Challenge:
Beginning with the first line of the records and ending with the line that contains "gray arrow: rotated 126", convert those lines into a numbered list, omitting any blank lines.

Dataset:
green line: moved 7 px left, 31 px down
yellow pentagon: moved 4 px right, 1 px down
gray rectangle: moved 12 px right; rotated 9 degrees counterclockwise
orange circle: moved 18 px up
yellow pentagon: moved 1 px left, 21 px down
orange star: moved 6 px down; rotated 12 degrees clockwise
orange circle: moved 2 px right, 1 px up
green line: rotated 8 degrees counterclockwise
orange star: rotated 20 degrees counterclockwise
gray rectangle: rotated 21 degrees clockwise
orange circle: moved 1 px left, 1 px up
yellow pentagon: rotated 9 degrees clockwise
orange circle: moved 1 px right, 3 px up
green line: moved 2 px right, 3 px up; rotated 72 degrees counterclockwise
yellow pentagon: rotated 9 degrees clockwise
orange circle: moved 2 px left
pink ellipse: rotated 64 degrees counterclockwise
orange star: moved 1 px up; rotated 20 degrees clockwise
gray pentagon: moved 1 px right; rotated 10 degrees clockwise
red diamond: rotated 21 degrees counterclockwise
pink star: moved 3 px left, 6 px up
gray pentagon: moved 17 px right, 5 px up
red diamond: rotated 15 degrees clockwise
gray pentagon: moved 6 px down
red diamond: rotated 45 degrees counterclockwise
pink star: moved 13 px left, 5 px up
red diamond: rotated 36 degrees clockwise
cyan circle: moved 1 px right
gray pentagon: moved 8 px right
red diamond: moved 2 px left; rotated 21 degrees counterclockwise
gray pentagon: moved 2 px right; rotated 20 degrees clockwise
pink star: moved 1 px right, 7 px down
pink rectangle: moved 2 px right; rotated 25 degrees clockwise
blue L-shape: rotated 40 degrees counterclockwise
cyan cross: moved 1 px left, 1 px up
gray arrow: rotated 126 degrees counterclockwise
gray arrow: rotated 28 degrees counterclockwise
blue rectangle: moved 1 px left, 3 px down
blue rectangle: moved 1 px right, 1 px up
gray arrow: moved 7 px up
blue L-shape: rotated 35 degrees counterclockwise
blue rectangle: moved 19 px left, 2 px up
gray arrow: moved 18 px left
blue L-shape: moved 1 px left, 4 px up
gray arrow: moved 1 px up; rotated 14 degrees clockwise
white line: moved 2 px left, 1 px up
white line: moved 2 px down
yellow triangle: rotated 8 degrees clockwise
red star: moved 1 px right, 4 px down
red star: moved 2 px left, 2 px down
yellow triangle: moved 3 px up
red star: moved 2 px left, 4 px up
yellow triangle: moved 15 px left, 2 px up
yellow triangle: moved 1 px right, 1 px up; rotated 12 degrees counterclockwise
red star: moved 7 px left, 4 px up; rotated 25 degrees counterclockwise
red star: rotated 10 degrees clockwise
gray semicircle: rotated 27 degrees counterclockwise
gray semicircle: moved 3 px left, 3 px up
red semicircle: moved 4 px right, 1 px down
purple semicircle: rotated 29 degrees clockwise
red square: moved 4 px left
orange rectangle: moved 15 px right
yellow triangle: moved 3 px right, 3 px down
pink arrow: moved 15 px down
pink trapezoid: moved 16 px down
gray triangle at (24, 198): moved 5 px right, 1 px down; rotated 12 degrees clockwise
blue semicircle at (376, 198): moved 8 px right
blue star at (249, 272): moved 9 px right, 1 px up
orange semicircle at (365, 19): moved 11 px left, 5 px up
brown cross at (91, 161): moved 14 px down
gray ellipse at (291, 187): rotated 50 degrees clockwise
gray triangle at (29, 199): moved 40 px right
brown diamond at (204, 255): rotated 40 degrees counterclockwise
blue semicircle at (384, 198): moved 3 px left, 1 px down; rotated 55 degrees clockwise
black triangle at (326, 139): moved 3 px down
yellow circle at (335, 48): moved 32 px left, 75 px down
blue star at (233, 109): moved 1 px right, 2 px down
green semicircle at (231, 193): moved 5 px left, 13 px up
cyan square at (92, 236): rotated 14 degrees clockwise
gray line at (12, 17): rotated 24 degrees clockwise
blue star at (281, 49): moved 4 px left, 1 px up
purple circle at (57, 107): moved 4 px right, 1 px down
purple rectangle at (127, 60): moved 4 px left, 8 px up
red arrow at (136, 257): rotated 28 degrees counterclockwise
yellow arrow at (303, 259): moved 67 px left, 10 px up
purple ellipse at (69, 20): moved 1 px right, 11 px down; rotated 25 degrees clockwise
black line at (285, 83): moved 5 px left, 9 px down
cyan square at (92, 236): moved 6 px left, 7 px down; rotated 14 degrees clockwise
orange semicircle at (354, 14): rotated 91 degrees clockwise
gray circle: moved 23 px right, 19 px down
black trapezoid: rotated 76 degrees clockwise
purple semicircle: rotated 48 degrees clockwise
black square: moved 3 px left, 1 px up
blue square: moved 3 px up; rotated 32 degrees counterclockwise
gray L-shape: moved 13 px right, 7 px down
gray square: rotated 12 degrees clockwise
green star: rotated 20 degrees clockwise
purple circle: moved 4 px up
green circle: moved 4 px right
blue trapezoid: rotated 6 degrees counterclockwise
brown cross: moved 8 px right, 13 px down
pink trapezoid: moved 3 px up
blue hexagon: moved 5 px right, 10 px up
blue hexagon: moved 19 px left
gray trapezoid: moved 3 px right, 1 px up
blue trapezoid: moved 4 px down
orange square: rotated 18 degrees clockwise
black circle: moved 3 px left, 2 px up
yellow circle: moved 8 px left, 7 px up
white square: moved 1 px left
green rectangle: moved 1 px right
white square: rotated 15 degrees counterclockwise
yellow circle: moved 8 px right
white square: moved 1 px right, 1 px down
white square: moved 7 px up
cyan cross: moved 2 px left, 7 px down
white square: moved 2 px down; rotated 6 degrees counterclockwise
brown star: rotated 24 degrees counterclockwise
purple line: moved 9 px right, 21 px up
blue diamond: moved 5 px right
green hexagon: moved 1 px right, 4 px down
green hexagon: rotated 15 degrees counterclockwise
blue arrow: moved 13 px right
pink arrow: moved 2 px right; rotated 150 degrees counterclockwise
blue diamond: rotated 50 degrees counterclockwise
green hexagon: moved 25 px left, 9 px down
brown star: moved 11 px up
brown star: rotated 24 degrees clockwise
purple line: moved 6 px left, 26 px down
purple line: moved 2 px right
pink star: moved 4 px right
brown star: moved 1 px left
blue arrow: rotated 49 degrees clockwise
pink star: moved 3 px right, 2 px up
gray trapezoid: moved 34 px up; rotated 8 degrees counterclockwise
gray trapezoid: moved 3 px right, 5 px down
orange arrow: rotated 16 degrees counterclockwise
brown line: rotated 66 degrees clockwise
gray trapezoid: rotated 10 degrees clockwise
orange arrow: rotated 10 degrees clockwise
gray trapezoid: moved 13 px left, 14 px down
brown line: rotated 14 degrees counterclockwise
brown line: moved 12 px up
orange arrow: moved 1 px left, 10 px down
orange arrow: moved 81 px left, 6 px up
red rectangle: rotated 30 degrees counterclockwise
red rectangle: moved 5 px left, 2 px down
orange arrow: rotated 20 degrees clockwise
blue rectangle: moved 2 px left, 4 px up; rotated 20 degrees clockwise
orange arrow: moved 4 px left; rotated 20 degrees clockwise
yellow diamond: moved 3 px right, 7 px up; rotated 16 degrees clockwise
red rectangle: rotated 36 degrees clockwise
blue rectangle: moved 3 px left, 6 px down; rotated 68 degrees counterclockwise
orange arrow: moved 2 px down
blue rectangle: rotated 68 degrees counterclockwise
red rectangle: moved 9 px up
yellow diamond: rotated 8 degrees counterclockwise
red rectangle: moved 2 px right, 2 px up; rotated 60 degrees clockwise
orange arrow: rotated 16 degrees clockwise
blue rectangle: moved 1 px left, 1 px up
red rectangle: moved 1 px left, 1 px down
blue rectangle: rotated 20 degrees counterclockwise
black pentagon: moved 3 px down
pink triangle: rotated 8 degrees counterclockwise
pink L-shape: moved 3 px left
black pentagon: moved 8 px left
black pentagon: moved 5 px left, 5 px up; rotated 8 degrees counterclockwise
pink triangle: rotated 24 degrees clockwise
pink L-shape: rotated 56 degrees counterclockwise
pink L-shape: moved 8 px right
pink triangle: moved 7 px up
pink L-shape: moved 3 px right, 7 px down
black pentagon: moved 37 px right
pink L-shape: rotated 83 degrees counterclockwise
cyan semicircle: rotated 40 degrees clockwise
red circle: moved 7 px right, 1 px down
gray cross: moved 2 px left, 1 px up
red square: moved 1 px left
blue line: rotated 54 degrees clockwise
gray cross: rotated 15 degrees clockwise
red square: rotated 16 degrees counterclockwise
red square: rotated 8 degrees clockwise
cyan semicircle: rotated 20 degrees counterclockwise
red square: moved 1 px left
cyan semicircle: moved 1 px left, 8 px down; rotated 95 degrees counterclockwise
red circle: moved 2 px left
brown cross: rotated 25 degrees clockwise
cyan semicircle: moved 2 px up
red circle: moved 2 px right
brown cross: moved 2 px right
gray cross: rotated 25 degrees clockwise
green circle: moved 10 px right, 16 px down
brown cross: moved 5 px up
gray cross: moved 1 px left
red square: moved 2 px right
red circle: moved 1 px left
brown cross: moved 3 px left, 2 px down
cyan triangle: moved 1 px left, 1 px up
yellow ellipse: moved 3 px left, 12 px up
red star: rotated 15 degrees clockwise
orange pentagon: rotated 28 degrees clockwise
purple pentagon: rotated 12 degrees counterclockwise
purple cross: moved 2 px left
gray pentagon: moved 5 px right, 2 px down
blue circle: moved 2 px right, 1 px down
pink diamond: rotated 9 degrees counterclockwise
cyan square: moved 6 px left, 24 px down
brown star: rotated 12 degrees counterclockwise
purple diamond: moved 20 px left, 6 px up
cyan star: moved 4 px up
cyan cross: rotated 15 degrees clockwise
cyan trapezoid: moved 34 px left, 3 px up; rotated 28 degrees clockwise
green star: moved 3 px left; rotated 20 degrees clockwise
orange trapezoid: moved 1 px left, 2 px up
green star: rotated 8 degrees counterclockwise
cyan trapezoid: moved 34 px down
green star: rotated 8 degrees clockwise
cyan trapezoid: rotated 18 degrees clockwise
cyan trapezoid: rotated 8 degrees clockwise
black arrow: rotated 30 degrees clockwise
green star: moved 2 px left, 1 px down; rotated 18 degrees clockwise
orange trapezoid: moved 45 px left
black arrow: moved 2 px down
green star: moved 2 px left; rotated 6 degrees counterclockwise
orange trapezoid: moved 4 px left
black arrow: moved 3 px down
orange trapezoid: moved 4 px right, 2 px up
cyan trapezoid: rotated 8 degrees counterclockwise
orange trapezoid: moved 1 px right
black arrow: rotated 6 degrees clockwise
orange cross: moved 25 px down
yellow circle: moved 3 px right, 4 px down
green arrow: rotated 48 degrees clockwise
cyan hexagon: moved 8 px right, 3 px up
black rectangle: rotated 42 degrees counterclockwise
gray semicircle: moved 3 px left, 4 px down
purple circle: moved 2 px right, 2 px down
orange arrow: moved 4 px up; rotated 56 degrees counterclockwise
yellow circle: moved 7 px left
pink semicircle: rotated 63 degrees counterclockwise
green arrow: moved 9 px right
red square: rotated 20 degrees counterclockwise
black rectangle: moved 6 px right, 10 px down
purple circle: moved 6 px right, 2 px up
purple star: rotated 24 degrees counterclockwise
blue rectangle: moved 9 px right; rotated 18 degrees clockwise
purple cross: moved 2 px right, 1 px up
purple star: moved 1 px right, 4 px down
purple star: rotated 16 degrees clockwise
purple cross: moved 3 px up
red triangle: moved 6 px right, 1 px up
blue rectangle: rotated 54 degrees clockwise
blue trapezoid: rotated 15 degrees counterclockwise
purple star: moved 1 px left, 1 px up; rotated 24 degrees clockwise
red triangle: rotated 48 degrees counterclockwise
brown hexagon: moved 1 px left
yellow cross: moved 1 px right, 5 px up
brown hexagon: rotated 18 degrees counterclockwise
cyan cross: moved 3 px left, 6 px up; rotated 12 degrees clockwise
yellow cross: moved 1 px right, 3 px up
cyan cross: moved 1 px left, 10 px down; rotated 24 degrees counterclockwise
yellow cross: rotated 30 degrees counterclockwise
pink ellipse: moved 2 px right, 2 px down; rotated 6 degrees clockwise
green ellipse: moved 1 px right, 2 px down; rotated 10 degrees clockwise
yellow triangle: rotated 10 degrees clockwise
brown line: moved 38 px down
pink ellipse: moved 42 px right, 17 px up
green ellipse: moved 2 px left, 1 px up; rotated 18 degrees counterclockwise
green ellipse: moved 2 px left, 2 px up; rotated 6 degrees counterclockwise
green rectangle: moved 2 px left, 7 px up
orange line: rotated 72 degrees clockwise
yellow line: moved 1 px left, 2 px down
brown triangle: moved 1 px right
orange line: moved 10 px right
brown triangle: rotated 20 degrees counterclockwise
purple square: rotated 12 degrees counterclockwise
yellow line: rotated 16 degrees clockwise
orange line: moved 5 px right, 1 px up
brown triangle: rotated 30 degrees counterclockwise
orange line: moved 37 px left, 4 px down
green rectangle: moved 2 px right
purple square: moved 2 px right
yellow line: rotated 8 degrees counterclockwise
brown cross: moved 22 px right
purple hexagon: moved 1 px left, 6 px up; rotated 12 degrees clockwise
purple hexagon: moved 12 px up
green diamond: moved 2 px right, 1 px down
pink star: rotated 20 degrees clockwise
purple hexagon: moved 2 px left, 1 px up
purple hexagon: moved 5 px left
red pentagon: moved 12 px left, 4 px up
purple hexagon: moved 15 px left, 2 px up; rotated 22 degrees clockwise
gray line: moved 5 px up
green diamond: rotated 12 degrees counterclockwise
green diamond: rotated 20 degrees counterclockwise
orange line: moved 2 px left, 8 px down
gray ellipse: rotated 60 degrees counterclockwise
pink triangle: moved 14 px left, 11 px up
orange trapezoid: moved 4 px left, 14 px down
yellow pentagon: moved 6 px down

Completed exercise:
1. green line: moved 7 px left, 31 px down
2. yellow pentagon: moved 4 px right, 1 px down
3. gray rectangle: moved 12 px right; rotated 9 degrees counterclockwise
4. orange circle: moved 18 px up
5. yellow pentagon: moved 1 px left, 21 px down
6. orange star: moved 6 px down; rotated 12 degrees clockwise
7. orange circle: moved 2 px right, 1 px up
8. green line: rotated 8 degrees counterclockwise
9. orange star: rotated 20 degrees counterclockwise
10. gray rectangle: rotated 21 degrees clockwise
11. orange circle: moved 1 px left, 1 px up
12. yellow pentagon: rotated 9 degrees clockwise
13. orange circle: moved 1 px right, 3 px up
14. green line: moved 2 px right, 3 px up; rotated 72 degrees counterclockwise
15. yellow pentagon: rotated 9 degrees clockwise
16. orange circle: moved 2 px left
17. pink ellipse: rotated 64 degrees counterclockwise
18. orange star: moved 1 px up; rotated 20 degrees clockwise
19. gray pentagon: moved 1 px right; rotated 10 degrees clockwise
20. red diamond: rotated 21 degrees counterclockwise
21. pink star: moved 3 px left, 6 px up
22. gray pentagon: moved 17 px right, 5 px up
23. red diamond: rotated 15 degrees clockwise
24. gray pentagon: moved 6 px down
25. red diamond: rotated 45 degrees counterclockwise
26. pink star: moved 13 px left, 5 px up
27. red diamond: rotated 36 degrees clockwise
28. cyan circle: moved 1 px right
29. gray pentagon: moved 8 px right
30. red diamond: moved 2 px left; rotated 21 degrees counterclockwise
31. gray pentagon: moved 2 px right; rotated 20 degrees clockwise
32. pink star: moved 1 px right, 7 px down
33. pink rectangle: moved 2 px right; rotated 25 degrees clockwise
34. blue L-shape: rotated 40 degrees counterclockwise
35. cyan cross: moved 1 px left, 1 px up
36. gray arrow: rotated 126 degrees counterclockwise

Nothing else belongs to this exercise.